_Object change listings_
****************************************
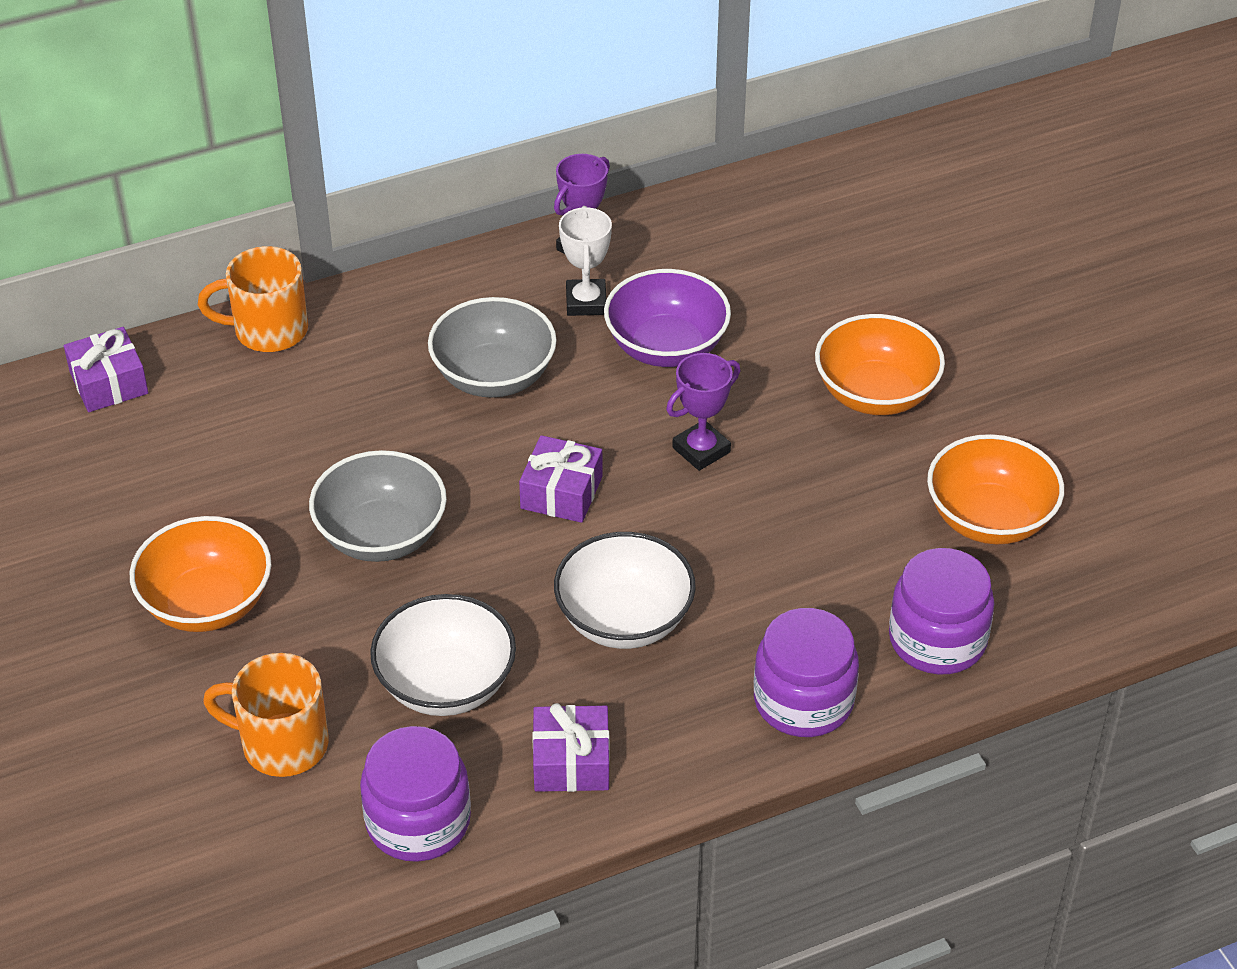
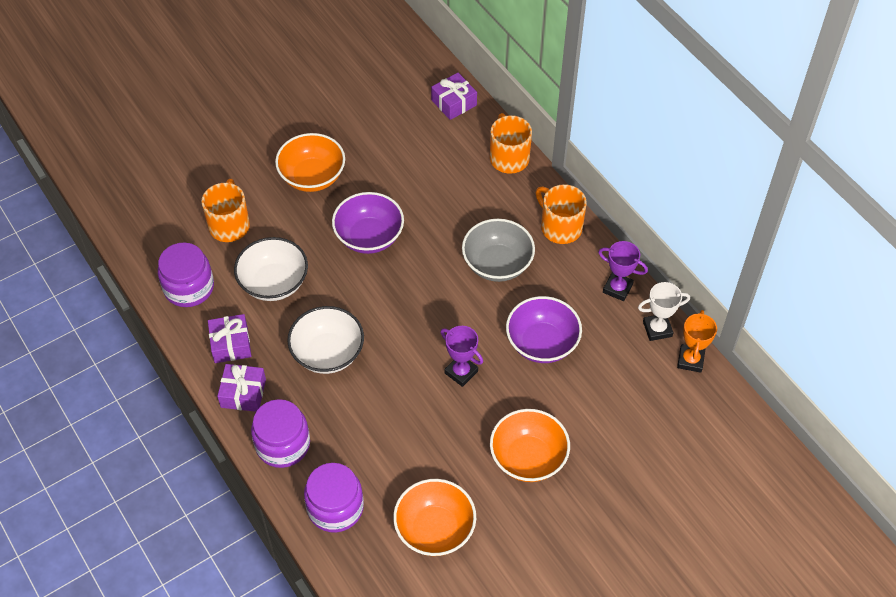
camera: 80 degrees right, 10 degrees up
grey bowl [309,450,447,562] -> purple bowl [332,192,404,254]
purple gift [519,435,603,523] -> purple gift moved to [217,364,266,412]
white trophy [559,206,612,316] -> white trophy moved to [638,282,690,341]
none -> orange mug [536,184,587,244]
none -> orange trophy [677,310,717,373]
****************************************
_TRY IT_
Repeat the data exactly. Pictures should not appear.

_RESULT_
camera: 80 degrees right, 10 degrees up
grey bowl [309,450,447,562] -> purple bowl [332,192,404,254]
purple gift [519,435,603,523] -> purple gift moved to [217,364,266,412]
white trophy [559,206,612,316] -> white trophy moved to [638,282,690,341]
none -> orange mug [536,184,587,244]
none -> orange trophy [677,310,717,373]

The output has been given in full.